*RECORD SET*
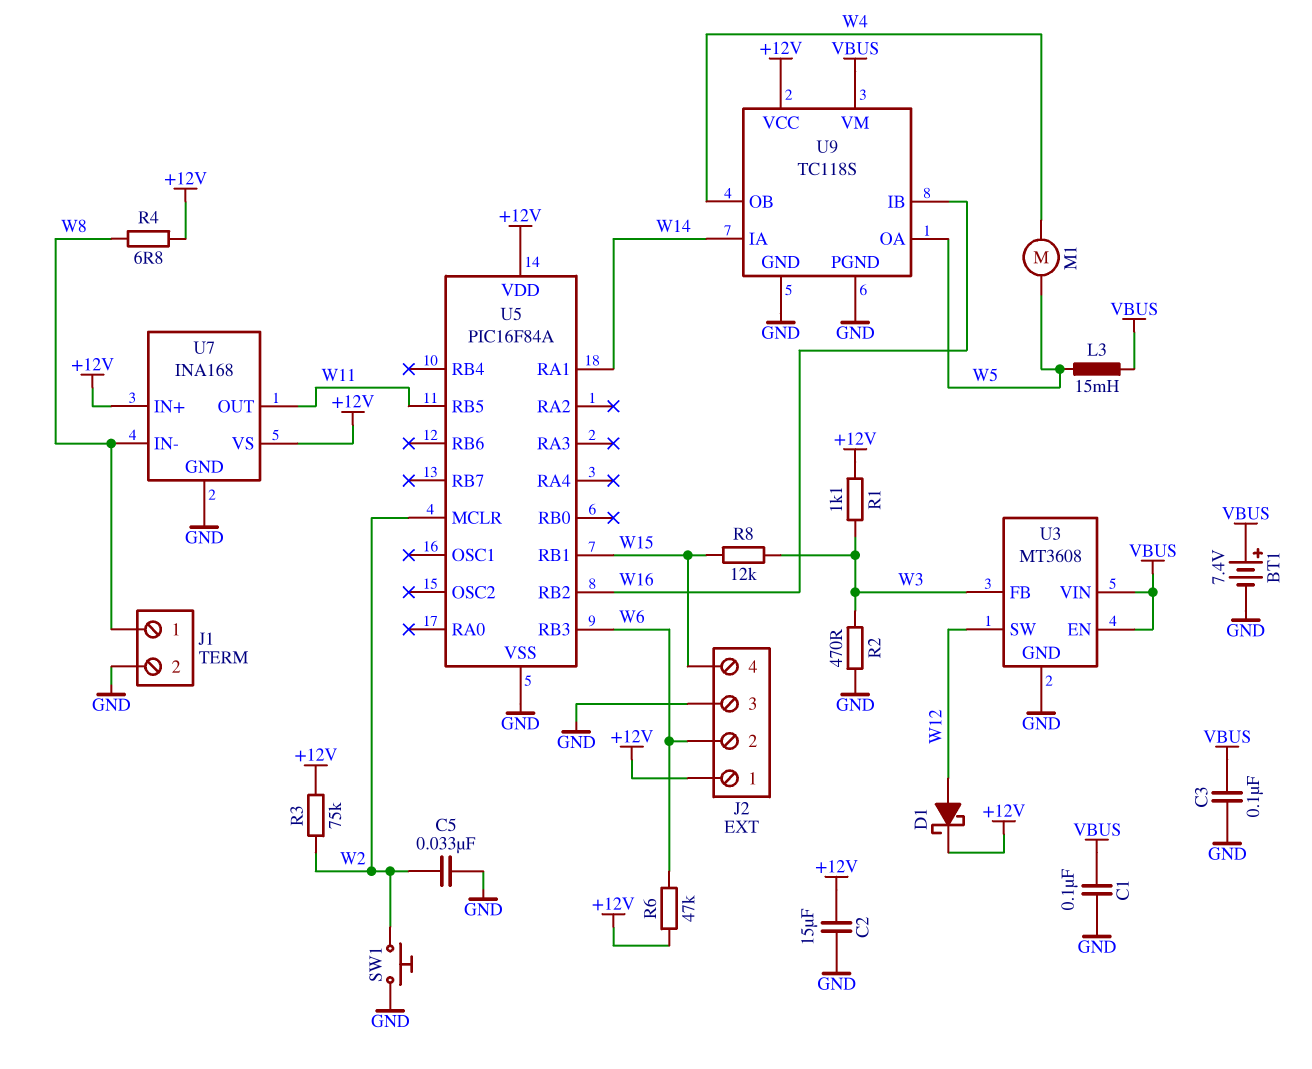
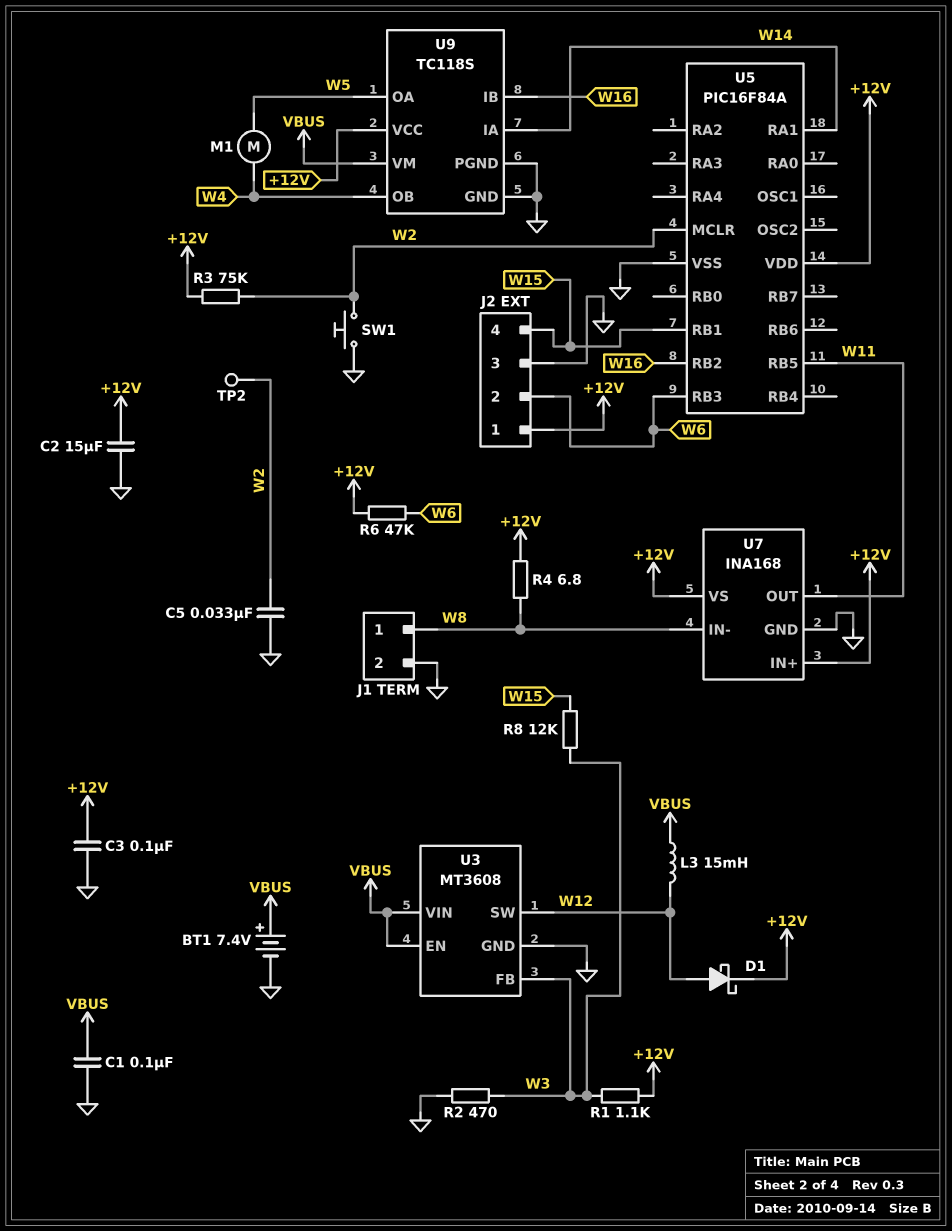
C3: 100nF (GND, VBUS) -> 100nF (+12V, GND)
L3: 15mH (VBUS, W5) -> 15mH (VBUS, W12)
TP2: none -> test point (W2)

* * *

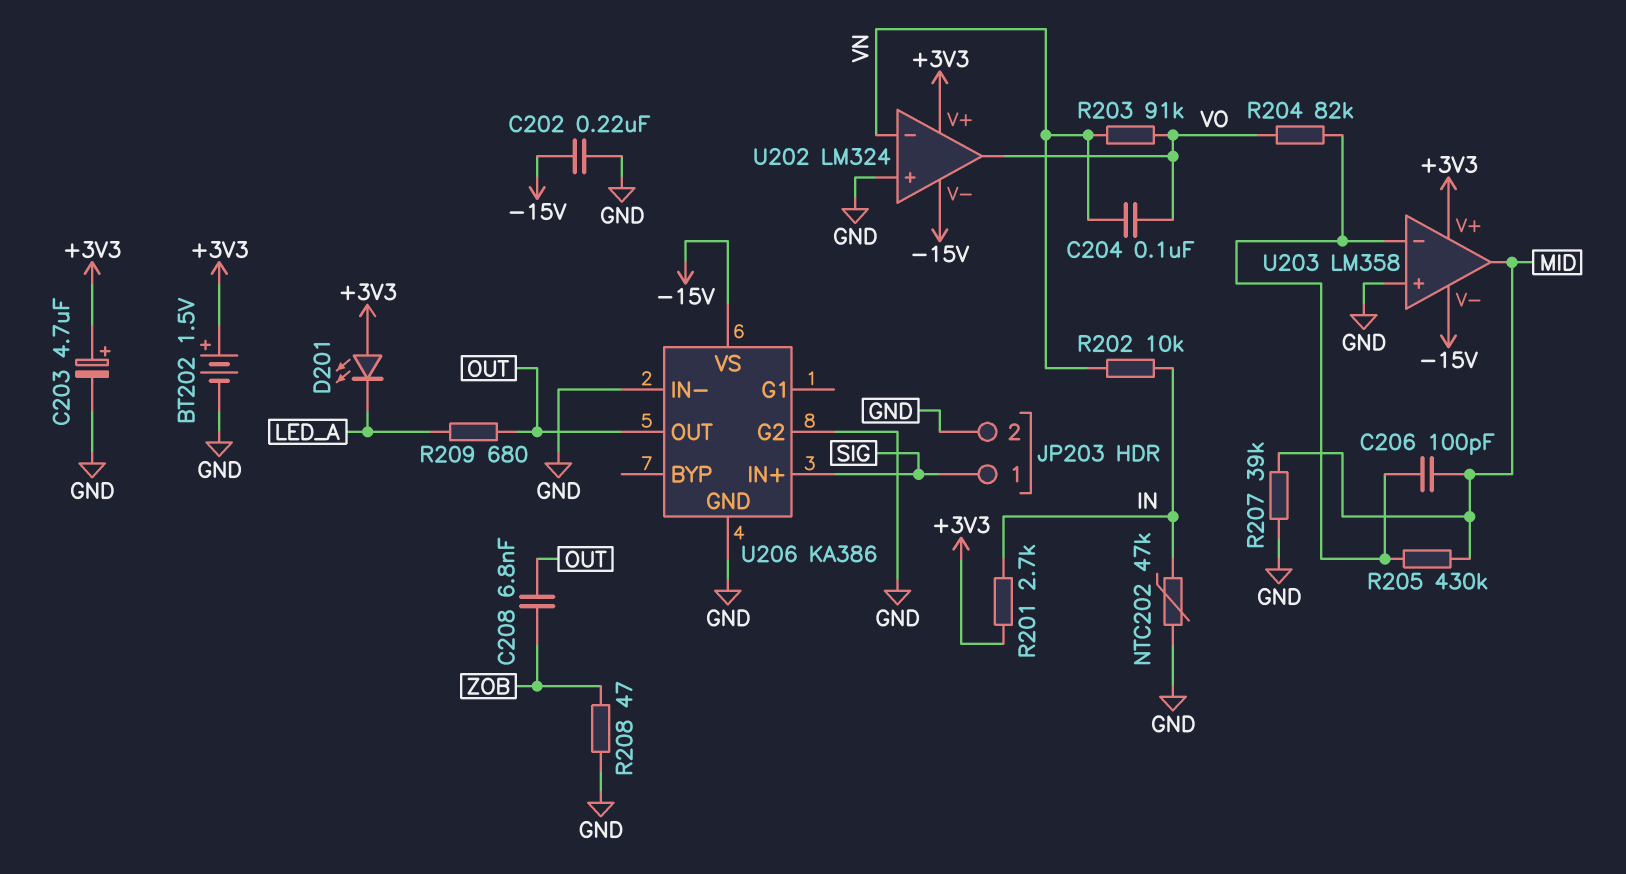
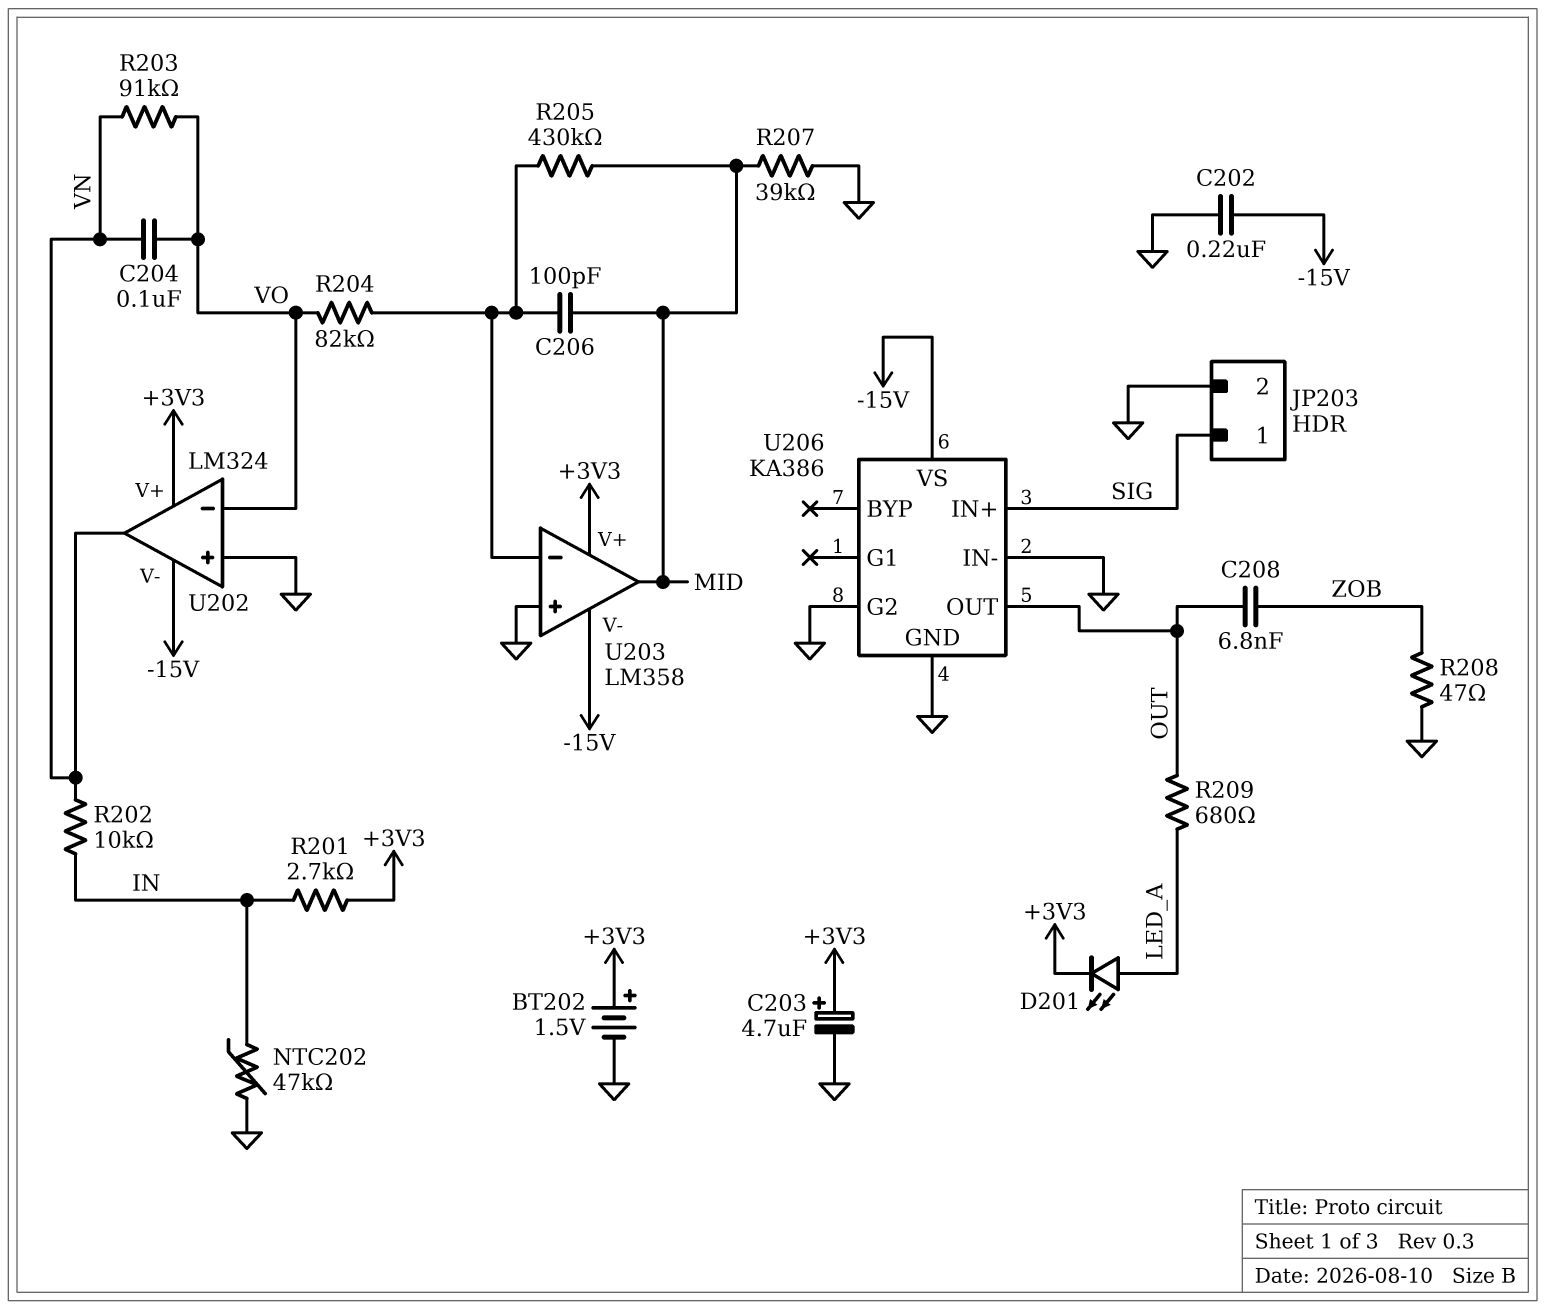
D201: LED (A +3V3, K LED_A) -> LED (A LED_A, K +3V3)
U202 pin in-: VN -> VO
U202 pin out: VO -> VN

* * *

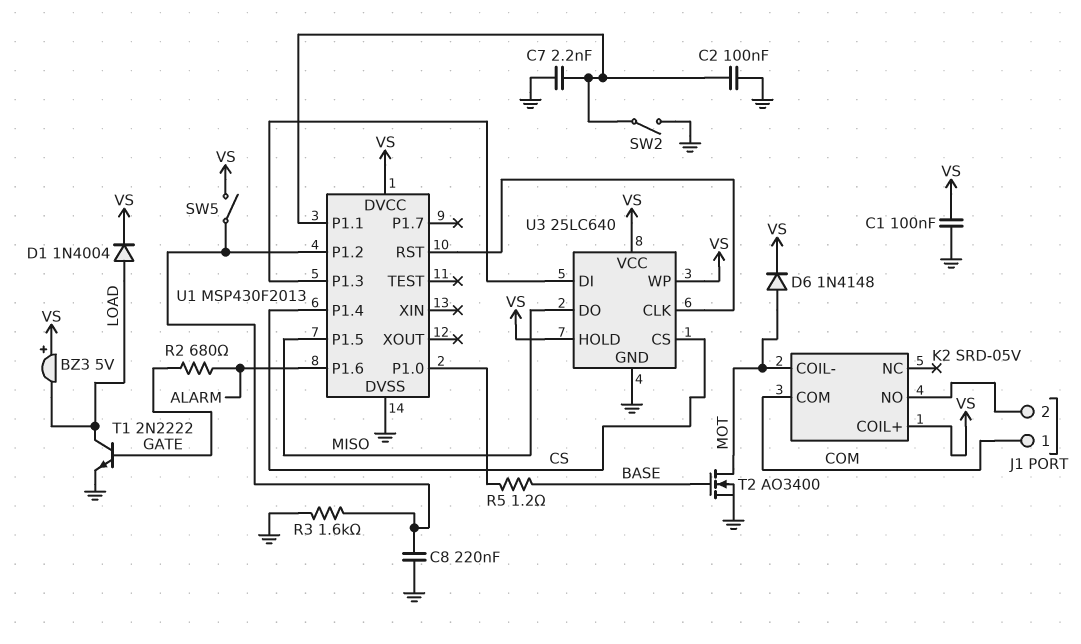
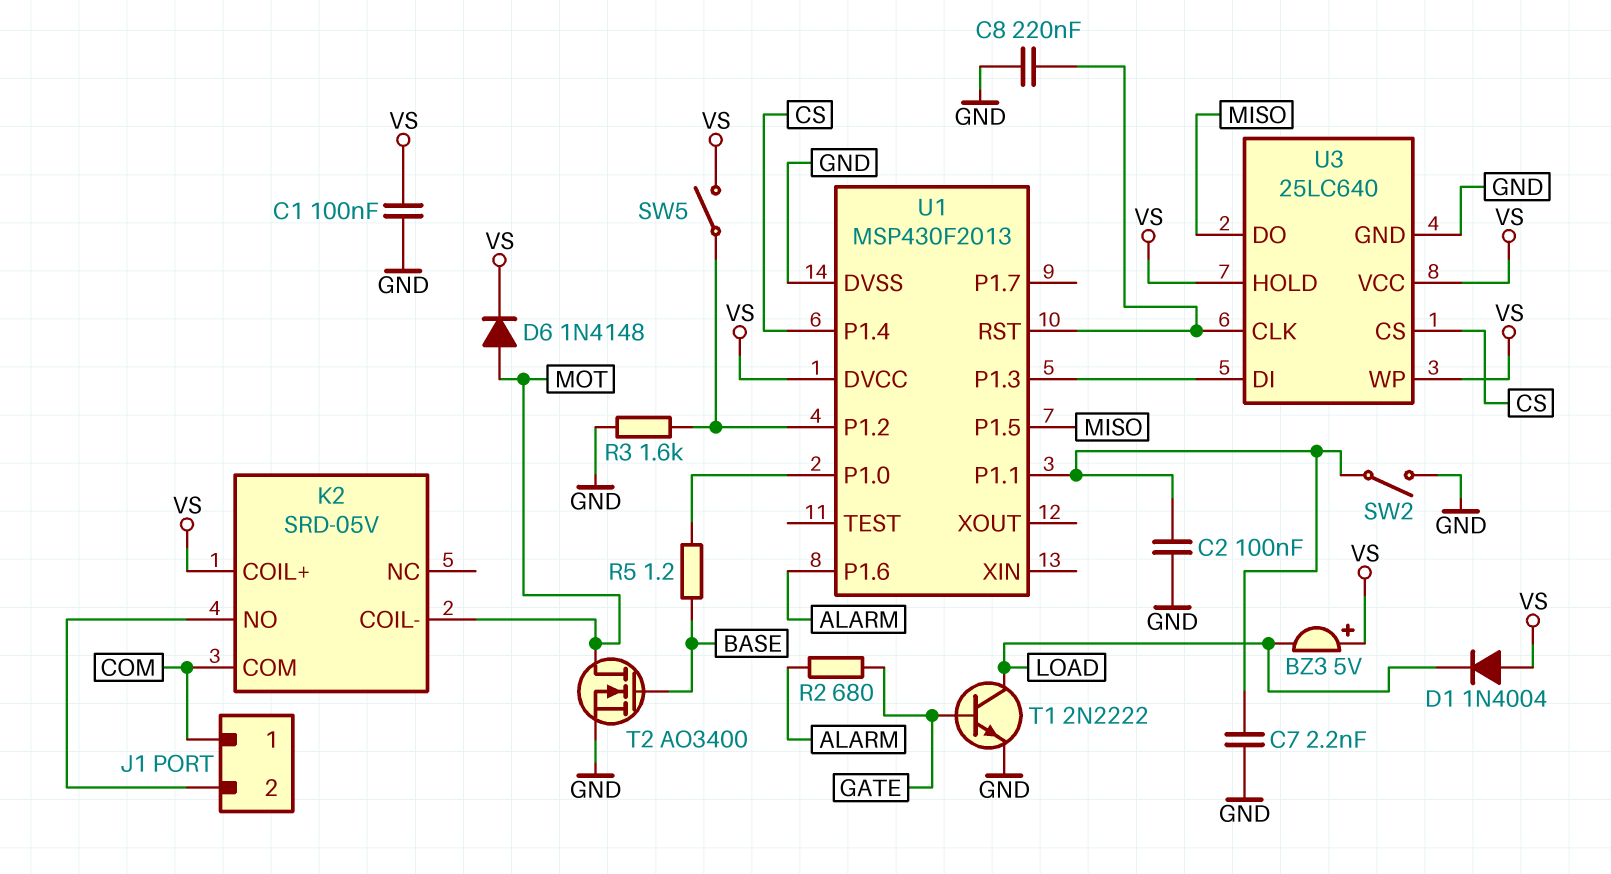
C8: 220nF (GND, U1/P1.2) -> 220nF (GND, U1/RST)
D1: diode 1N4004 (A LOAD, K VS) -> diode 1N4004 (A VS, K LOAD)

*ASSIGNMENT*
Look over the material and return every line where the word "VBUS" is found.

*ANSWER BOX*
C3: 100nF (GND, VBUS) -> 100nF (+12V, GND)
L3: 15mH (VBUS, W5) -> 15mH (VBUS, W12)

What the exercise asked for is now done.